Problem to work on — Only the lines from the one with "Someone carried the toy" to the end of the data, both ends included, should be output, exactly as they stand and without pictures.

Spatial object tracking data —

■ ■ ■ ■ ■ ■ ■

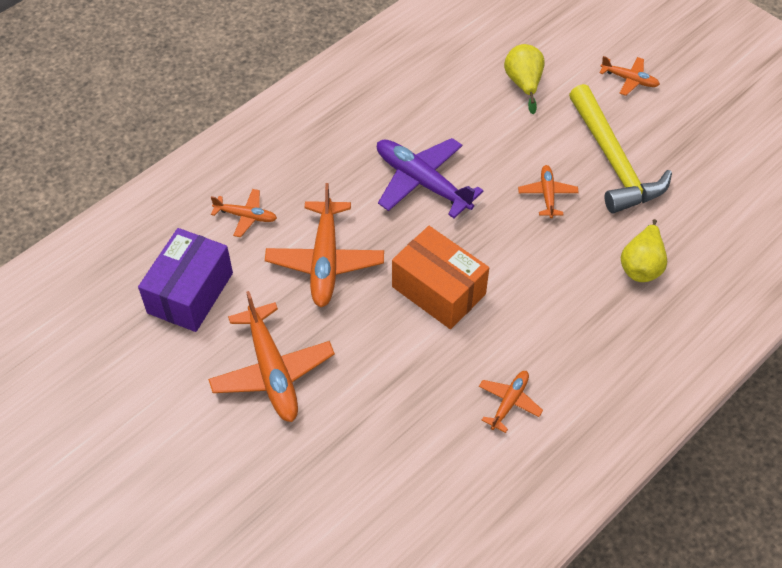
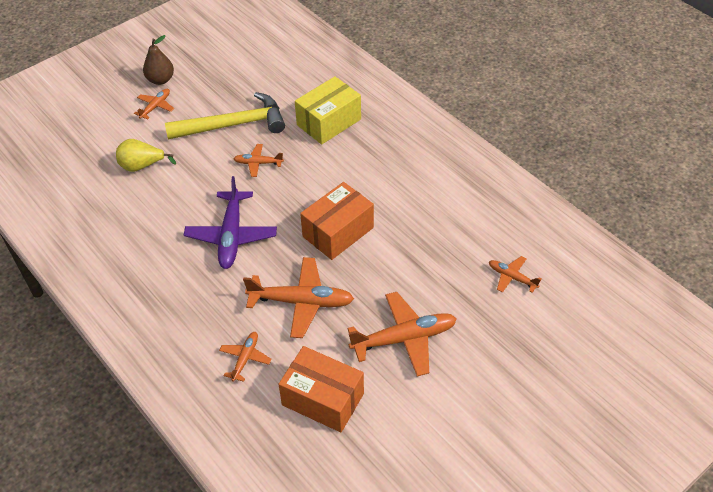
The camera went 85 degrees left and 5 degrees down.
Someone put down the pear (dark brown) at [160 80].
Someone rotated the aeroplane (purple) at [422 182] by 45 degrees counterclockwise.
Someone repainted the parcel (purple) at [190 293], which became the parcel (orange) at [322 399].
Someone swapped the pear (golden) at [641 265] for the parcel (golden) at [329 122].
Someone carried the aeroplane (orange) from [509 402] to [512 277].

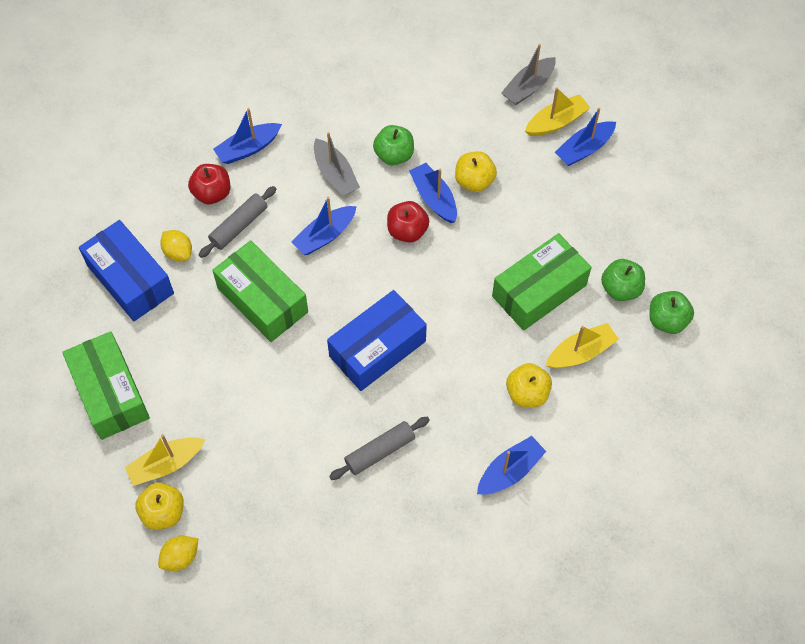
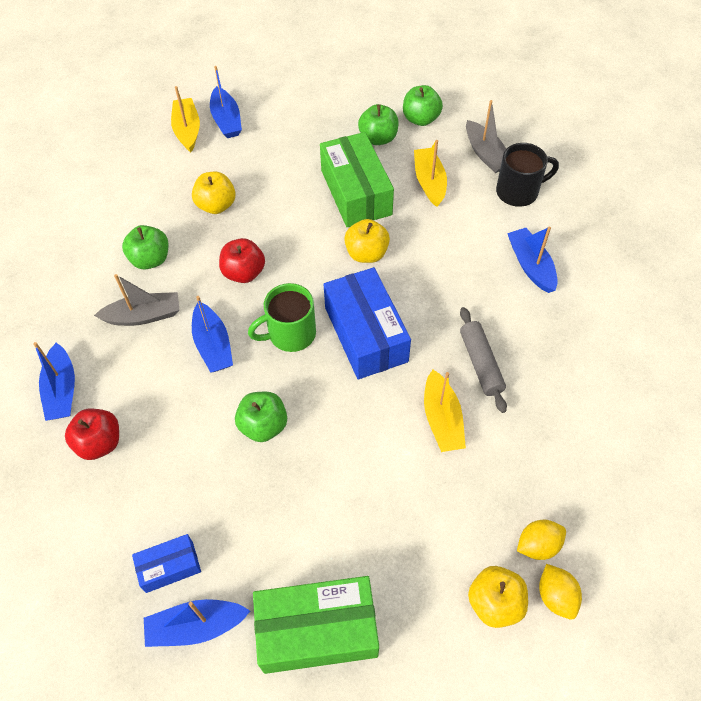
The camera went 70 degrees left and 5 degrees down.
Someone scaled the parcel (royal blue) at [130 279] by 0.52.
Someone carried the sailboat (royal blue) from [434 198] to [196 626].
Someone swapped the parcel (emerald) at [262 300] for the apple (emerald) at [263 426].
Someone put down the mug (emerald) at [290 334].
Someone carried the apple (golden) from [527 393] to [366 254].
Someone carried the sailboat (golden) from [166 464] to [442 419].
Someone carried the sailboat (ash-grey) from [528 87] to [486 154].
Someone put down the mug (jet-black) at [518 192].
Someone carried the toy lemon (golden) from [178 252] to [537 545].
Someone took away the rolling pin (ash-grey) at [239 226].

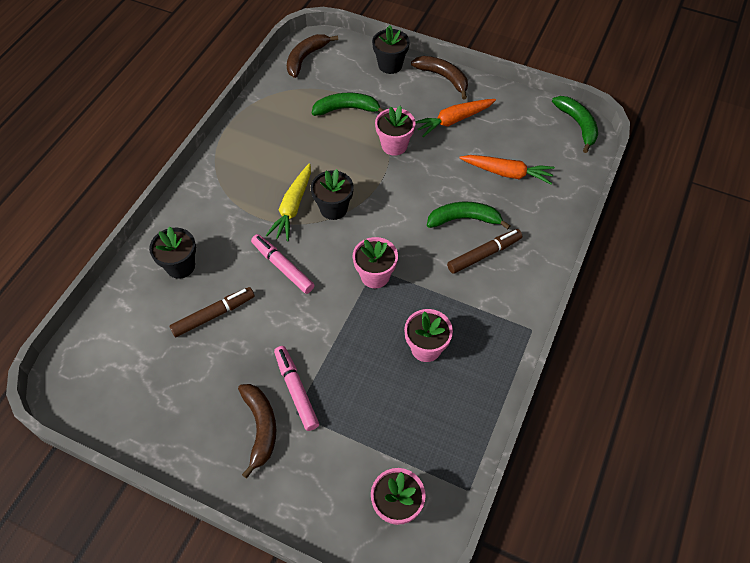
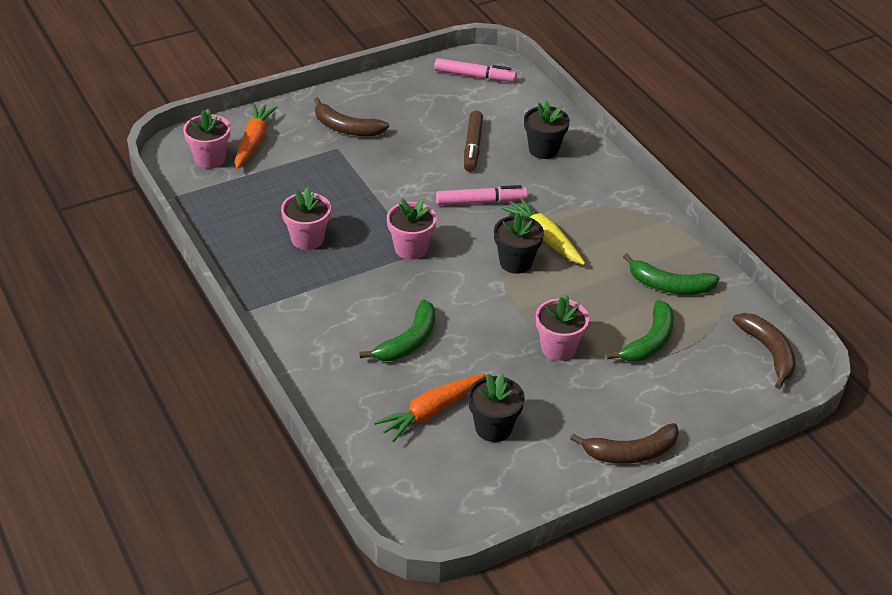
The camera went 125 degrees right and 15 degrees down.
Someone carried the root vegetable (orange) from [453 120] to [253 142].
Someone carried the marker pen (rosy) from [296 390] to [474 76].
Someone carried the potted plant (jet-black) from [390 65] to [493 428].
Someone carried the banana fruit (emerald) from [577 125] to [669 285].
Someone took away the marker pen (dark brown) at [484 254].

■ ■ ■ ■ ■ ■ ■

Result of this exercise —
Someone carried the toy lemon (golden) from [178 252] to [537 545].
Someone took away the rolling pin (ash-grey) at [239 226].

The camera went 125 degrees right and 15 degrees down.
Someone carried the root vegetable (orange) from [453 120] to [253 142].
Someone carried the marker pen (rosy) from [296 390] to [474 76].
Someone carried the potted plant (jet-black) from [390 65] to [493 428].
Someone carried the banana fruit (emerald) from [577 125] to [669 285].
Someone took away the marker pen (dark brown) at [484 254].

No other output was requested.